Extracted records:
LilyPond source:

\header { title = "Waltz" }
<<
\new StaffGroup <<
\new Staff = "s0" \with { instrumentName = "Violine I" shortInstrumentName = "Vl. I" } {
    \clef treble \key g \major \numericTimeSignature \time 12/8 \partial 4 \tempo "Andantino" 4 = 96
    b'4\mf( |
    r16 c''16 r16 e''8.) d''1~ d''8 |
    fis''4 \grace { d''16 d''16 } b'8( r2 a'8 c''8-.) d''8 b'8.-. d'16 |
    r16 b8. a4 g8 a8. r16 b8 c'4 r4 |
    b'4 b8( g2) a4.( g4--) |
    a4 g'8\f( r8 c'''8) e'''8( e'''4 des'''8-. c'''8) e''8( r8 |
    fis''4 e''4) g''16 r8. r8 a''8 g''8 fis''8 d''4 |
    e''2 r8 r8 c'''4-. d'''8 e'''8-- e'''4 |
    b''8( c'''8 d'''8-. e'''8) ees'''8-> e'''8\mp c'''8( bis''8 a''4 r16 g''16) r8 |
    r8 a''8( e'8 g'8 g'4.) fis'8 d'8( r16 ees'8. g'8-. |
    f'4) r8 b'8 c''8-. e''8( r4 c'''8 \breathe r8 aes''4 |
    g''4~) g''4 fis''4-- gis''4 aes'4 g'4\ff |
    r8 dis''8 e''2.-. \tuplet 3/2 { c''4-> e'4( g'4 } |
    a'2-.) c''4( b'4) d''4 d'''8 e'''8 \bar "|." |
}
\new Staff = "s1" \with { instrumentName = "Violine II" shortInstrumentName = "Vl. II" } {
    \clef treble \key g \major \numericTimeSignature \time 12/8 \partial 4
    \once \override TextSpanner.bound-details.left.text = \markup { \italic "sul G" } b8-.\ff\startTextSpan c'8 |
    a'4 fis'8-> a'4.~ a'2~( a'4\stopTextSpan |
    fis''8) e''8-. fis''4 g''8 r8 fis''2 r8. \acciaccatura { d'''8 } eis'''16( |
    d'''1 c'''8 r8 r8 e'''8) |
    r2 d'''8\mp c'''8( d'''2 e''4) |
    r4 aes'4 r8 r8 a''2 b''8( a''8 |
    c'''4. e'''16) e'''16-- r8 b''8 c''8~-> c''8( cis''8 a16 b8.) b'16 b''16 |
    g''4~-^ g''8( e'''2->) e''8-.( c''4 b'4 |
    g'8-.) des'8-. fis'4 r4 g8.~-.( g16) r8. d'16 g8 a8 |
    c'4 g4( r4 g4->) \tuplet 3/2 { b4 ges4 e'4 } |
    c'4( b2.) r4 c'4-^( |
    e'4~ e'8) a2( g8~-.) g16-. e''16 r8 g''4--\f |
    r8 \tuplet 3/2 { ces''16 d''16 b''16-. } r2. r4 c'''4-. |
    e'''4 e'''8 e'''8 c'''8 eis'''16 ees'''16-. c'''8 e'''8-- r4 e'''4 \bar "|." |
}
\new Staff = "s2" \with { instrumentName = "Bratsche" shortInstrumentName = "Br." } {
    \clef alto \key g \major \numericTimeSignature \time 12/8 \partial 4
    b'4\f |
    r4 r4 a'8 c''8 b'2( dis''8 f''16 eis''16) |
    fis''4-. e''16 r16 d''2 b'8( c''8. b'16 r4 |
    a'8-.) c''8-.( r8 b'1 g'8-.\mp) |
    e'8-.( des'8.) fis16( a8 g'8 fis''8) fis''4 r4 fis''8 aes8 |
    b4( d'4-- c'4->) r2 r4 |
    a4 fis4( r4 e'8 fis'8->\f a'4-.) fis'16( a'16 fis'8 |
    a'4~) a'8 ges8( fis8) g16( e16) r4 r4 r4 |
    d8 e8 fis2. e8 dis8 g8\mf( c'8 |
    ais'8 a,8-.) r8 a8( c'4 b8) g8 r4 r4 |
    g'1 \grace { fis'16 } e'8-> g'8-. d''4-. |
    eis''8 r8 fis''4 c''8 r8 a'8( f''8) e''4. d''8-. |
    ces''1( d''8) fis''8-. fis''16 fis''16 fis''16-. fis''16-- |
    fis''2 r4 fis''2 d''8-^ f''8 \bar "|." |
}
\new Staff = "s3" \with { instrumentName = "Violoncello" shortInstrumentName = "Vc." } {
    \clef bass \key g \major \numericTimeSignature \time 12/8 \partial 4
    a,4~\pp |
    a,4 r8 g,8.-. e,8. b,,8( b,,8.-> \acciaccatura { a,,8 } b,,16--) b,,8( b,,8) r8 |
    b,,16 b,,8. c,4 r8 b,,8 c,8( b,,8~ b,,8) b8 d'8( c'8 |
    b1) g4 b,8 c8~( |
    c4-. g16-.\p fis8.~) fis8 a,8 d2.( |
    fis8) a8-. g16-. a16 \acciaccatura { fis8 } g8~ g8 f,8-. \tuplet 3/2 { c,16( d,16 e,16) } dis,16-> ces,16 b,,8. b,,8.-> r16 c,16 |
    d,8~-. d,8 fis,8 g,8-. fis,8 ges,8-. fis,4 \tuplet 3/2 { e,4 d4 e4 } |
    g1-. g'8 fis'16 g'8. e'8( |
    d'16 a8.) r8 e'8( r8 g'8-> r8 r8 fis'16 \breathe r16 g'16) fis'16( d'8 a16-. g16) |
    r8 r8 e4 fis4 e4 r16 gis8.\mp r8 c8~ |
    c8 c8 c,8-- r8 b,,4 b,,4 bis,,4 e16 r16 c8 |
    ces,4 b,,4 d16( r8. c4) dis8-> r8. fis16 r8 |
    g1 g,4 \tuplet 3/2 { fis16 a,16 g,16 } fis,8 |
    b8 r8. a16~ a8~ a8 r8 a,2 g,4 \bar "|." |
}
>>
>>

* [WHAT YOU HAVE TO DO]
Report every line in the entries above that contains the word "major", copying each such line in full.

* [THE RESPONSE]
    \clef treble \key g \major \numericTimeSignature \time 12/8 \partial 4 \tempo "Andantino" 4 = 96
    \clef treble \key g \major \numericTimeSignature \time 12/8 \partial 4
    \clef alto \key g \major \numericTimeSignature \time 12/8 \partial 4
    \clef bass \key g \major \numericTimeSignature \time 12/8 \partial 4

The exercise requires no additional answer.